=== Extracted entries ===
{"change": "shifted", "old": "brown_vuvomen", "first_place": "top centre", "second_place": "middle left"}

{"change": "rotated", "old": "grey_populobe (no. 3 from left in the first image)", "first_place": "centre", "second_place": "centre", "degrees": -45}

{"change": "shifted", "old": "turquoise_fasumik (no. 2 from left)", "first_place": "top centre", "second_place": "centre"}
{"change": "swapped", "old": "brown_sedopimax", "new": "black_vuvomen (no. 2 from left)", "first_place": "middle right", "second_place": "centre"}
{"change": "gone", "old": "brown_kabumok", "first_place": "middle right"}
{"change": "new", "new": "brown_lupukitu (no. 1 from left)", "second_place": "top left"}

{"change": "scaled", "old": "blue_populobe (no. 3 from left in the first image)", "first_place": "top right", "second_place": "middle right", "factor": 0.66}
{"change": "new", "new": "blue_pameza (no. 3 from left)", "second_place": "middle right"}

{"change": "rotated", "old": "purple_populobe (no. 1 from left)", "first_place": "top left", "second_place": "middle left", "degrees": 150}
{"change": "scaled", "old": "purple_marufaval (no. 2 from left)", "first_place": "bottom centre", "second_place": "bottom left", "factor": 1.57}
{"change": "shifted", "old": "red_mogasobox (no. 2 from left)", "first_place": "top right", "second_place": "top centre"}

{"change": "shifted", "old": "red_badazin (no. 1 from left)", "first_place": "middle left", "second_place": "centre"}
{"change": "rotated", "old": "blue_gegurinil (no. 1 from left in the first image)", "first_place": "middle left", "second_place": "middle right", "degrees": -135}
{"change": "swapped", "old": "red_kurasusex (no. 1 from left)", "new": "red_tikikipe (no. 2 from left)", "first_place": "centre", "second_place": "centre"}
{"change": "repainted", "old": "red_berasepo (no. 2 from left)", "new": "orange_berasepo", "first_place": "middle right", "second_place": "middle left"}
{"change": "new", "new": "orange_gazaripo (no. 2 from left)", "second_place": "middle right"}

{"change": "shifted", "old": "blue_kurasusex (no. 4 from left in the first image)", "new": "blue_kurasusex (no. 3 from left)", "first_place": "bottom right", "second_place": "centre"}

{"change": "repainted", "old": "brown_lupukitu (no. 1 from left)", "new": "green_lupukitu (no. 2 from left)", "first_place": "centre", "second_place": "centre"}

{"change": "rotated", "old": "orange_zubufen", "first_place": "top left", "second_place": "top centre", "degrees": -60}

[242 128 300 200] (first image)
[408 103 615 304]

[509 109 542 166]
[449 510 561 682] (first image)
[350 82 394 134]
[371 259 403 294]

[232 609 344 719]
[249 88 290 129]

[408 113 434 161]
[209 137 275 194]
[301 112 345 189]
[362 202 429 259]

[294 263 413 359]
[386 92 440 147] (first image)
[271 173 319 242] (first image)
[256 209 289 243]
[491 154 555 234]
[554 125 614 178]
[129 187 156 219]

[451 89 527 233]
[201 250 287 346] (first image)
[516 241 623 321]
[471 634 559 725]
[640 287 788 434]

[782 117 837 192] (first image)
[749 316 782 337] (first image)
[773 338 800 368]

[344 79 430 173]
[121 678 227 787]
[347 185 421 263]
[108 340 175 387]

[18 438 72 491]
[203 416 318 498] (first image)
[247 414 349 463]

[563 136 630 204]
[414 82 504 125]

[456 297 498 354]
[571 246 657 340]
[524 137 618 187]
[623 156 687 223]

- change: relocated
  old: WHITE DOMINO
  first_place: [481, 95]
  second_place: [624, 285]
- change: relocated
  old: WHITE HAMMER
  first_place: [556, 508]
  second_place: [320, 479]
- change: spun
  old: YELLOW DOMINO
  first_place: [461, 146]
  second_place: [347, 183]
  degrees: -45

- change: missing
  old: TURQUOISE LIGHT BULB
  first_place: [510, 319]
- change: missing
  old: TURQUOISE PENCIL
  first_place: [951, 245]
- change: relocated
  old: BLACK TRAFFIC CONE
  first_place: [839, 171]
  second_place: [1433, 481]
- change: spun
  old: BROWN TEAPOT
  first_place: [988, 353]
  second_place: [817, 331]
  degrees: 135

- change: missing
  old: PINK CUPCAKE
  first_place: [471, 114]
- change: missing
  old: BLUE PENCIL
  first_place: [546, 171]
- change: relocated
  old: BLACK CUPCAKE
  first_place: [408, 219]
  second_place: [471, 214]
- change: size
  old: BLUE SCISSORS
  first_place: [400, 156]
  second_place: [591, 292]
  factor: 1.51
===
• **Exercise brief**:
Above are some lines. Repeat exactly, and only, those from the line that has "old: WHITE HAMMER" through the line that has "second_place: [347, 183]".

• **The completed task**:
  old: WHITE HAMMER
  first_place: [556, 508]
  second_place: [320, 479]
- change: spun
  old: YELLOW DOMINO
  first_place: [461, 146]
  second_place: [347, 183]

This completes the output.